The records are set out below this line. Return exactly the lines from the one containing "SD1 pin CS: SCL -> SCK" through the last, and exclude the pictures.
=======
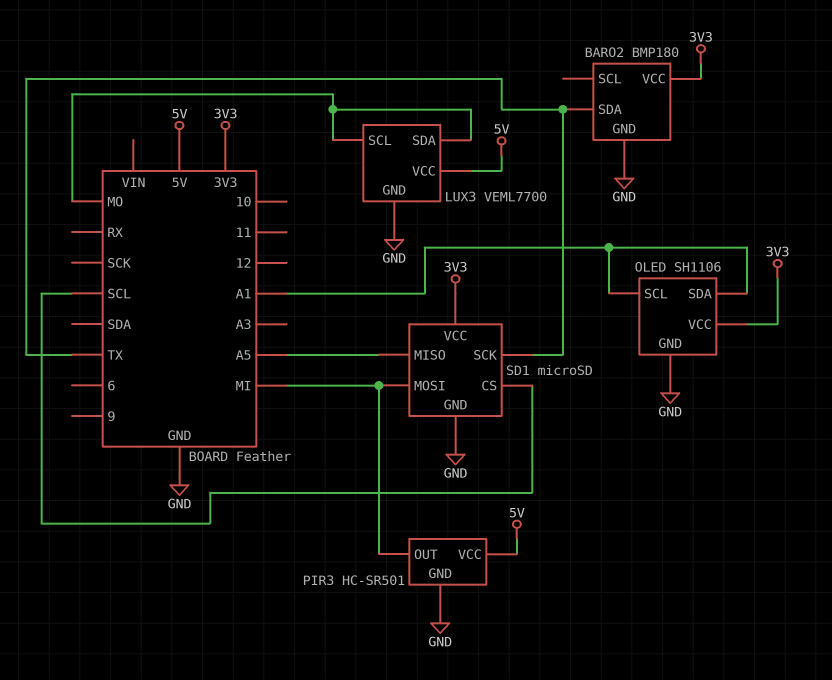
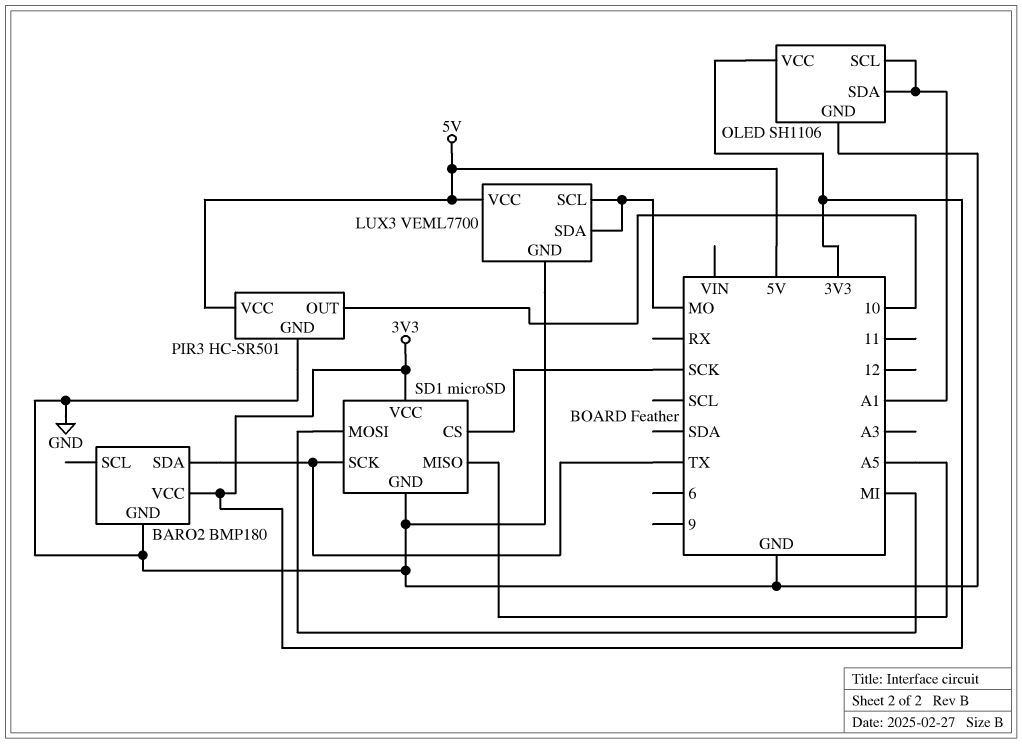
PIR3 pin OUT: MI -> 10
SD1 pin CS: SCL -> SCK

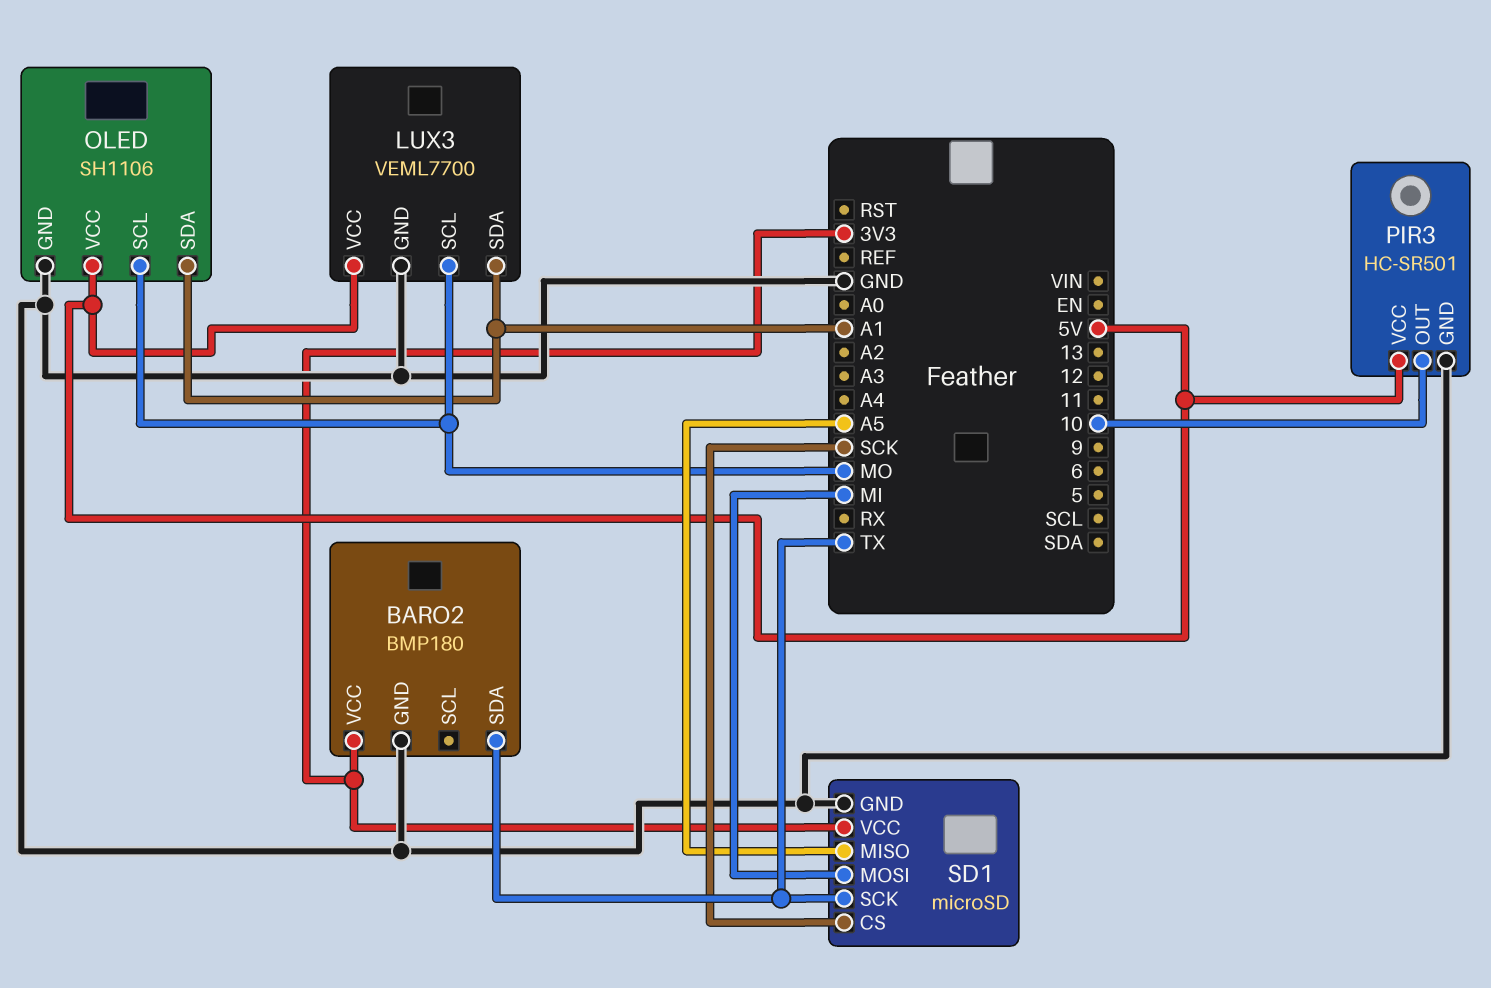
LUX3 pin SDA: MO -> A1
OLED pin SCL: A1 -> MO
OLED pin VCC: 3V3 -> 5V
=======
» **Result**
SD1 pin CS: SCL -> SCK

LUX3 pin SDA: MO -> A1
OLED pin SCL: A1 -> MO
OLED pin VCC: 3V3 -> 5V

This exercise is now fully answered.